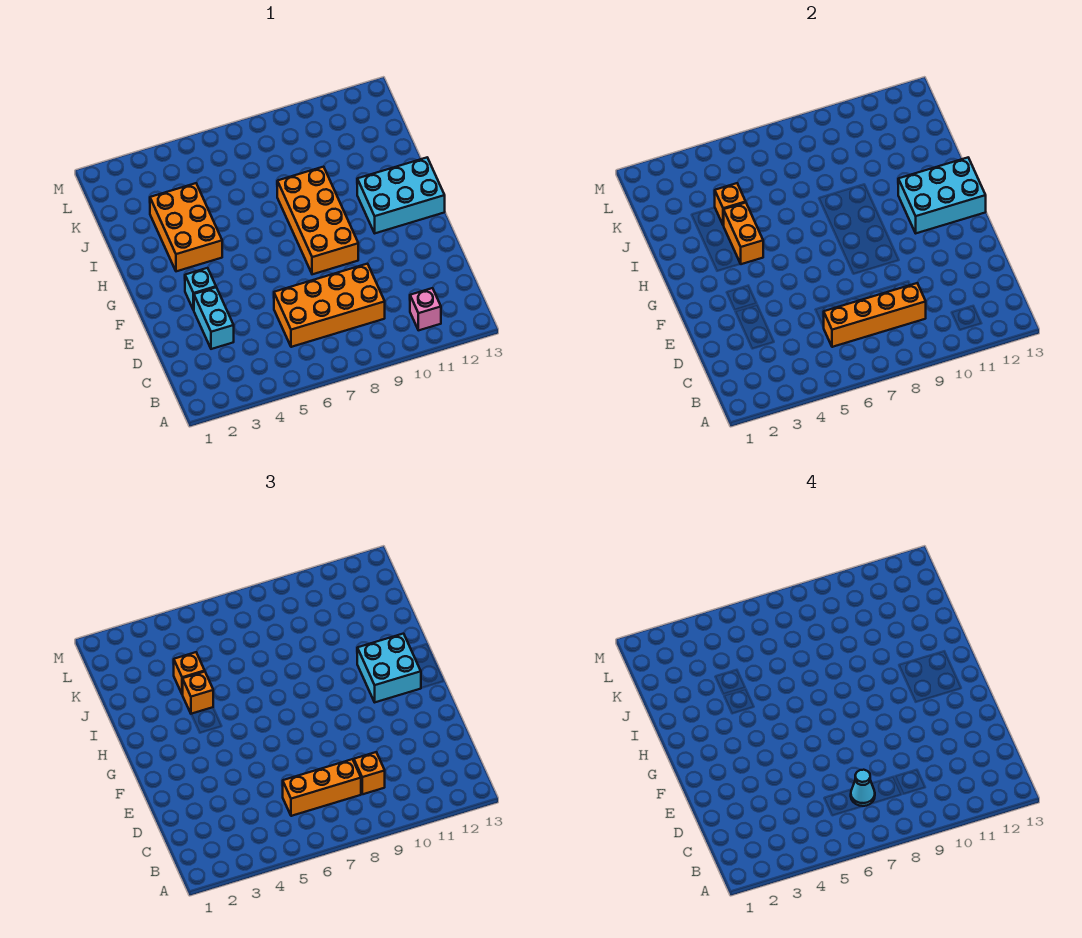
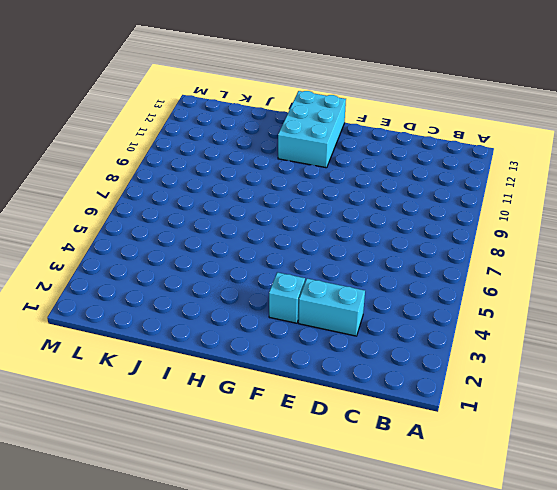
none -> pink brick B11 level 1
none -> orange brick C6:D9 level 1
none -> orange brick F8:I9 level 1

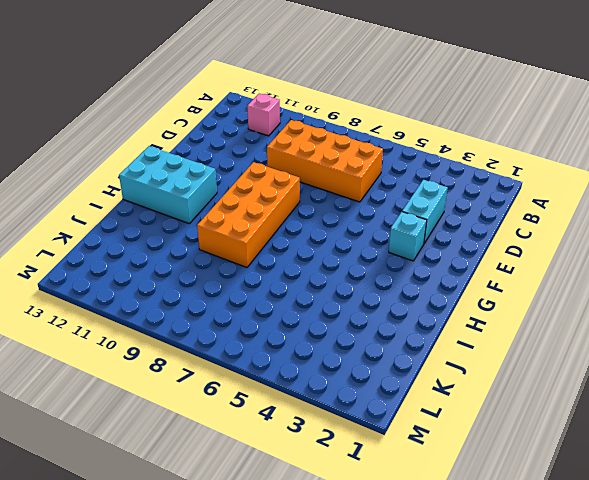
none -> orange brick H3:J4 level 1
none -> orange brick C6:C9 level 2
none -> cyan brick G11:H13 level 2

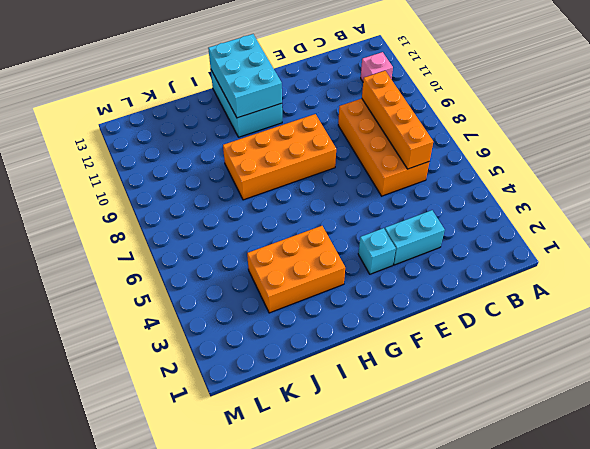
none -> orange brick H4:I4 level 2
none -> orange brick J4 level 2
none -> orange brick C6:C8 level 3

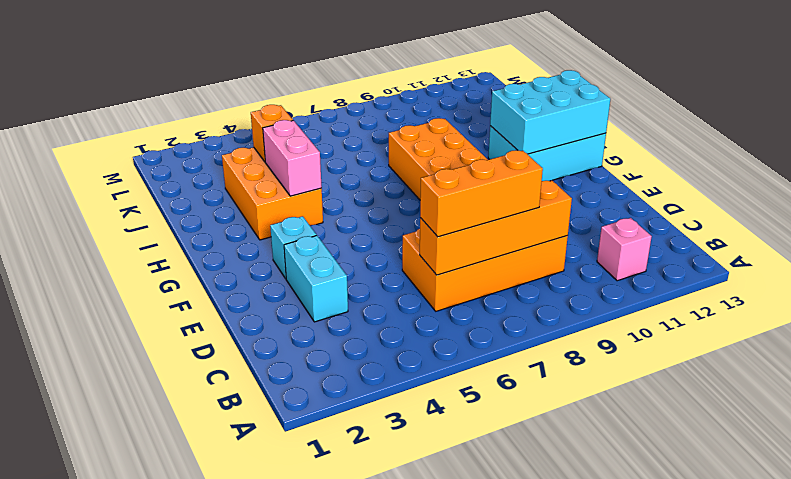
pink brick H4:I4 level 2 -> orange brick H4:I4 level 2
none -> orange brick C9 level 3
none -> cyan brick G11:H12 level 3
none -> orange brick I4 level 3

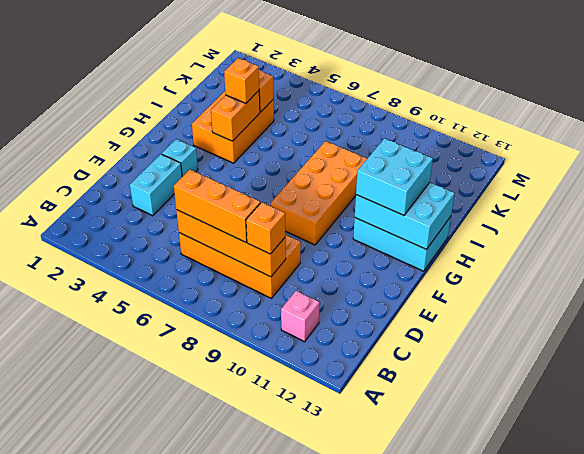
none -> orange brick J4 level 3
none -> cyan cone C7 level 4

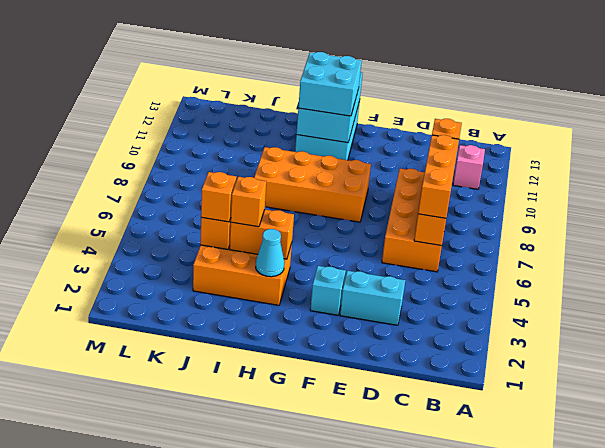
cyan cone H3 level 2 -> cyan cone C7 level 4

****************

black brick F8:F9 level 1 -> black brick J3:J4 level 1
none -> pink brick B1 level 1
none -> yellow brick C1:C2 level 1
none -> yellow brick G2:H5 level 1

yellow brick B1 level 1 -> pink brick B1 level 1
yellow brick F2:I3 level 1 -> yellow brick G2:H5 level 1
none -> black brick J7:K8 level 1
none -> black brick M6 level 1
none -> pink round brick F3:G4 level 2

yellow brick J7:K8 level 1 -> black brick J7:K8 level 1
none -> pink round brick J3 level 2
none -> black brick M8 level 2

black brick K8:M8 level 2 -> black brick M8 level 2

****************

Reproduce the lines above beginning at the line that contains "none -> orange brick H4:I4 level 2" and ending at the line that contains "cyan cone H3 level 2 -> cyan cone C7 level 4". No pictures.

_THE COMPLETED TASK_
none -> orange brick H4:I4 level 2
none -> orange brick J4 level 2
none -> orange brick C6:C8 level 3

pink brick H4:I4 level 2 -> orange brick H4:I4 level 2
none -> orange brick C9 level 3
none -> cyan brick G11:H12 level 3
none -> orange brick I4 level 3

none -> orange brick J4 level 3
none -> cyan cone C7 level 4

cyan cone H3 level 2 -> cyan cone C7 level 4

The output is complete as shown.